*RECORDS SHOWN*
════════
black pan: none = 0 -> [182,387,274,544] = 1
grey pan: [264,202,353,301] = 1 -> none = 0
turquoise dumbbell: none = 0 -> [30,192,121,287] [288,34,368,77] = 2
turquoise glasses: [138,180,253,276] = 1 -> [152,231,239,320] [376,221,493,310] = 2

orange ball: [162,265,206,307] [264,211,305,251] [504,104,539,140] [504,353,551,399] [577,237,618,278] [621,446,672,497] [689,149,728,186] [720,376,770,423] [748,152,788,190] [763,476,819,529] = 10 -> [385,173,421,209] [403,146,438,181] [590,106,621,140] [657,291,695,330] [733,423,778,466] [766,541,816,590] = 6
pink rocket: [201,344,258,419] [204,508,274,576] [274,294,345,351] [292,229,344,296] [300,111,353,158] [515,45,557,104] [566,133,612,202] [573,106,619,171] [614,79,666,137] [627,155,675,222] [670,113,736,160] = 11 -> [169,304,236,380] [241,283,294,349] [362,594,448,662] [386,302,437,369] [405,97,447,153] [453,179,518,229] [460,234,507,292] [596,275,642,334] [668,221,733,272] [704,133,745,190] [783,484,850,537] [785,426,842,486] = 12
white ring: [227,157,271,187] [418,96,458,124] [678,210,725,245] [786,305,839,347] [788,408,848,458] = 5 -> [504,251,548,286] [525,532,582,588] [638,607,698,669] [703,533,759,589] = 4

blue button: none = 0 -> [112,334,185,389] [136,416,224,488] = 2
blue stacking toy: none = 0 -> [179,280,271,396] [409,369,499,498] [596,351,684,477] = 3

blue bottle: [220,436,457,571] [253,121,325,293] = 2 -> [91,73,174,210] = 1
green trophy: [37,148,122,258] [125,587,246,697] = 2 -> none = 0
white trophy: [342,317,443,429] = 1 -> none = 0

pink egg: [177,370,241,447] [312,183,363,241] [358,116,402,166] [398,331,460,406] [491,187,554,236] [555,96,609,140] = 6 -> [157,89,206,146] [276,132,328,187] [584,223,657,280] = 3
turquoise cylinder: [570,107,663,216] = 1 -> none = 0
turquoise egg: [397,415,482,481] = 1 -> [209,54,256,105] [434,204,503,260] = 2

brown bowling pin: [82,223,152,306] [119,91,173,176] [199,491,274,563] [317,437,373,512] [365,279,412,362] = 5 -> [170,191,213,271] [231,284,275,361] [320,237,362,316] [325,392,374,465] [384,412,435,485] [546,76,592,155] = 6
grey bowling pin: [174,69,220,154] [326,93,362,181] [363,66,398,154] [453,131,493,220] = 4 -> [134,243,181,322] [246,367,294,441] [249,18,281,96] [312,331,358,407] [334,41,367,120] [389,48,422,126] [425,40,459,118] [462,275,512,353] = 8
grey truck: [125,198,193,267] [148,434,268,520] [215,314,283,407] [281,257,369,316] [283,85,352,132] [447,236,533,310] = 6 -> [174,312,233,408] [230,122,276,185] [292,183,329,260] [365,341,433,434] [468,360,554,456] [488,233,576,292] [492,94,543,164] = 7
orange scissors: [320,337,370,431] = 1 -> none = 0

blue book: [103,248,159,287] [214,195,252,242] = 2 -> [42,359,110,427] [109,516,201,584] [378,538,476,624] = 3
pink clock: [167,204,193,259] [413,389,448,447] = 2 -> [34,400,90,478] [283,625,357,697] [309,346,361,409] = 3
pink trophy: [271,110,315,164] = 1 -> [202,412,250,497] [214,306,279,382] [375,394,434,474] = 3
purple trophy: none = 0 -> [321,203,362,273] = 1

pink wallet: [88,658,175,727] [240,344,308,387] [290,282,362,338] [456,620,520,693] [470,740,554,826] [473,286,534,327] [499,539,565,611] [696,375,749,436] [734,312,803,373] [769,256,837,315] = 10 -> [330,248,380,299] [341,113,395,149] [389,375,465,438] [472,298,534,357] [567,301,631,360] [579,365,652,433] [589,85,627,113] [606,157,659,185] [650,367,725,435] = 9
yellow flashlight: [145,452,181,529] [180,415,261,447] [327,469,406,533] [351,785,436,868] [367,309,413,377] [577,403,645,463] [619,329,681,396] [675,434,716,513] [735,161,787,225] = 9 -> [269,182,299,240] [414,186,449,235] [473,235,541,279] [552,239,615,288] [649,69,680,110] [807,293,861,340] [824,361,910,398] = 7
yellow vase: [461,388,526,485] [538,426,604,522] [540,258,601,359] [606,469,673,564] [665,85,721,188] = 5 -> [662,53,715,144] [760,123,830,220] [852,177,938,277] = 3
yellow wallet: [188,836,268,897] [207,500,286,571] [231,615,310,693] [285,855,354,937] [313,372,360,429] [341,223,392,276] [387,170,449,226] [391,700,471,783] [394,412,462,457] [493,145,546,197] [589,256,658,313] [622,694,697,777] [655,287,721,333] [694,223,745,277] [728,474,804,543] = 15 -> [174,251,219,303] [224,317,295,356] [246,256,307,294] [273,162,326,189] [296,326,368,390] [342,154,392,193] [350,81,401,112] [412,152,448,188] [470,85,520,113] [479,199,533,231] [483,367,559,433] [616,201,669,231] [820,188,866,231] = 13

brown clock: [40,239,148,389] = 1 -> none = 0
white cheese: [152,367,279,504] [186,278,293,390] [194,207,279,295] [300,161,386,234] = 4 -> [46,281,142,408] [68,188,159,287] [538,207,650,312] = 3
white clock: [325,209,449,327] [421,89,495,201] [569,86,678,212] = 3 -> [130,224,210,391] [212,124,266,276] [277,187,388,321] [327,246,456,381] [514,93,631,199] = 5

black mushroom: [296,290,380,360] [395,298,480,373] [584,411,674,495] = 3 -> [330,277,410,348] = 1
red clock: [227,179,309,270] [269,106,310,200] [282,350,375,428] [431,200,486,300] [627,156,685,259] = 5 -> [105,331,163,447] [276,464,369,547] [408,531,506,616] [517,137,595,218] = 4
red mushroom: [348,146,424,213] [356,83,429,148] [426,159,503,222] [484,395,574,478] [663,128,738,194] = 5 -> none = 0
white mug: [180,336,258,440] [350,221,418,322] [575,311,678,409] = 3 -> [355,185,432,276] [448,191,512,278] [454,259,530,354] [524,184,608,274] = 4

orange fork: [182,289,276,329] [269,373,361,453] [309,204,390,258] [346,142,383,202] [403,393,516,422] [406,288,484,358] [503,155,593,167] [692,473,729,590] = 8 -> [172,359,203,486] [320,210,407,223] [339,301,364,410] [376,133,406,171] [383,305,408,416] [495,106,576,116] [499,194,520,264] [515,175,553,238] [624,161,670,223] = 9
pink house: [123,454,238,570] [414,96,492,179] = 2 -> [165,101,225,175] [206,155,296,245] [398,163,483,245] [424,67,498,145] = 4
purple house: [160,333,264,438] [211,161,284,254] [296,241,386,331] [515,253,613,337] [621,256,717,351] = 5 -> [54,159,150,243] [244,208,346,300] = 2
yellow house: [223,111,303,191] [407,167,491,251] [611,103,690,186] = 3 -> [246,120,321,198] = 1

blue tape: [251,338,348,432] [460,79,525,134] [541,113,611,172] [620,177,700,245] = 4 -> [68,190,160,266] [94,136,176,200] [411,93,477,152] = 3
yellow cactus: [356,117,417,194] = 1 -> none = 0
════════
Each line above that holds the string "mushroom" should be copied and shown.

*ANSWER FOR THIS EXERCISE*
black mushroom: [296,290,380,360] [395,298,480,373] [584,411,674,495] = 3 -> [330,277,410,348] = 1
red mushroom: [348,146,424,213] [356,83,429,148] [426,159,503,222] [484,395,574,478] [663,128,738,194] = 5 -> none = 0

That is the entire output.